■ **EXERCISE**: Using the line that has "<200,359> to <382,524>" as the starting point, print each line to the end of the material below word for word. Add no other lines.
○ ○ ○ ○
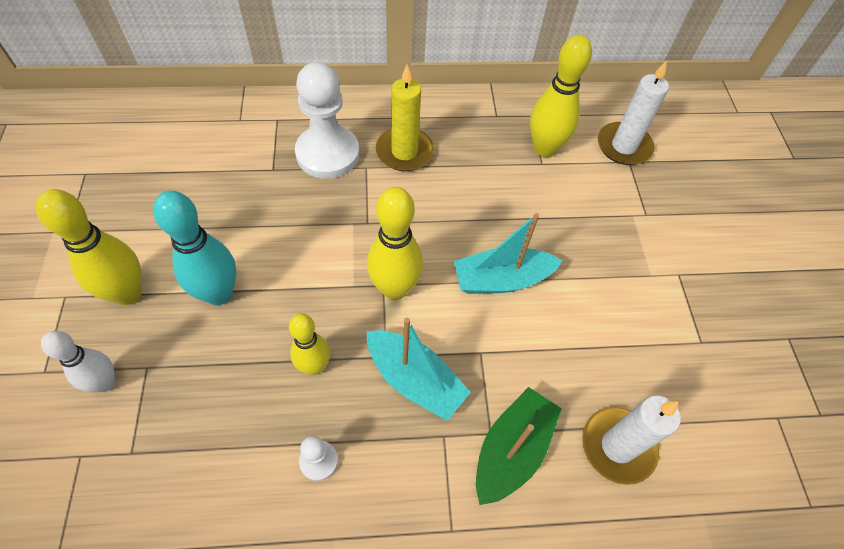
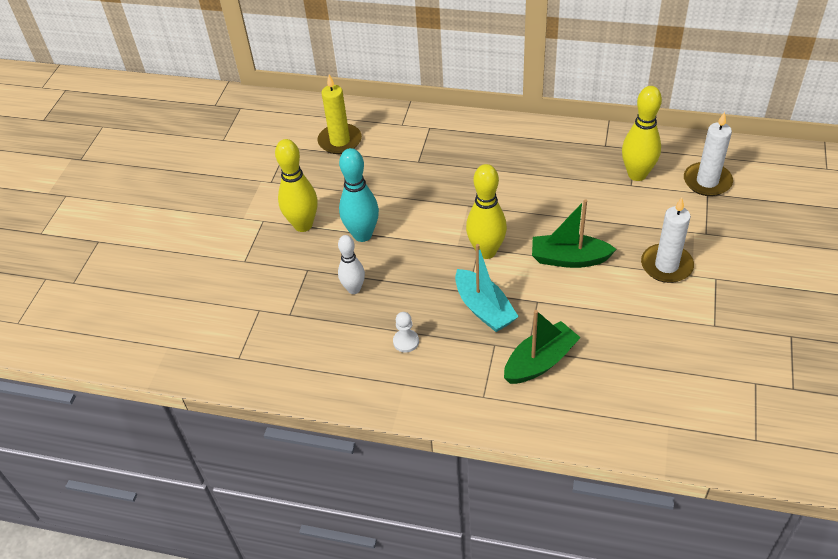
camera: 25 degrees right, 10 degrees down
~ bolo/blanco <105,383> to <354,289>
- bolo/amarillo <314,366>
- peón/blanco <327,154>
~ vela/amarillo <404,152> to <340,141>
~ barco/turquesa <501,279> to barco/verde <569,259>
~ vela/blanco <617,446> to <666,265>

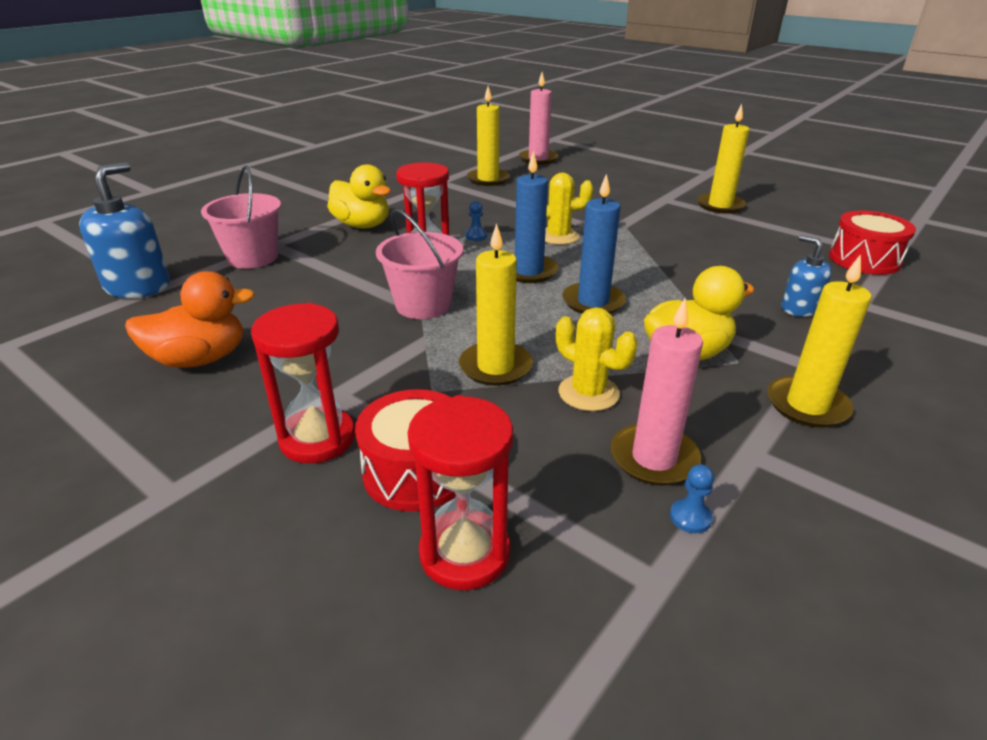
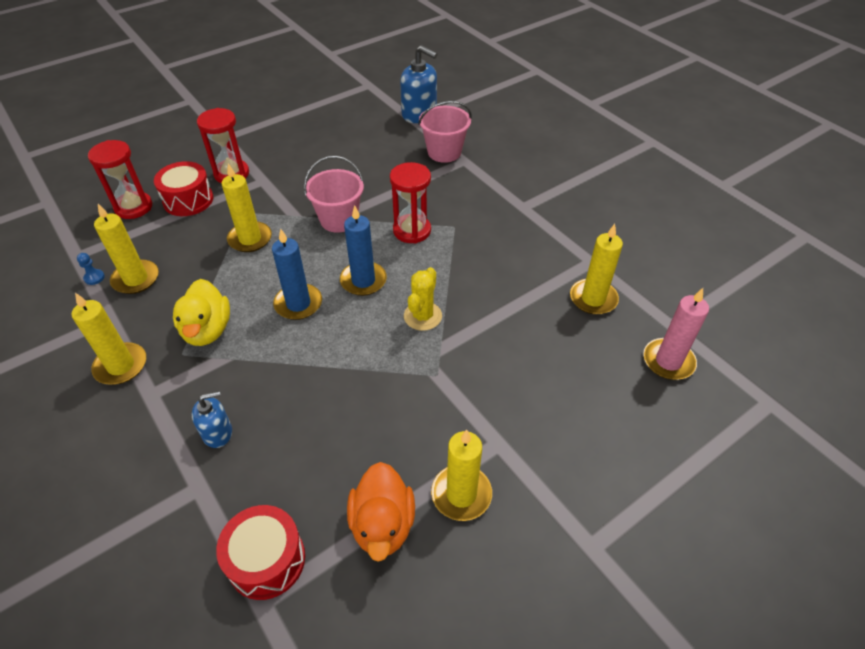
camera: 105 degrees right, 15 degrees up
~ pato/naranja <200,359> to <382,524>
- pato/amarillo <362,225>
- peón/azul <476,236>
- cactus/amarillo <588,393>
~ vela/rosa <654,458> to vela/amarillo <136,279>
○ ○ ○ ○
■ **ANSWER SPACE**:
~ pato/naranja <200,359> to <382,524>
- pato/amarillo <362,225>
- peón/azul <476,236>
- cactus/amarillo <588,393>
~ vela/rosa <654,458> to vela/amarillo <136,279>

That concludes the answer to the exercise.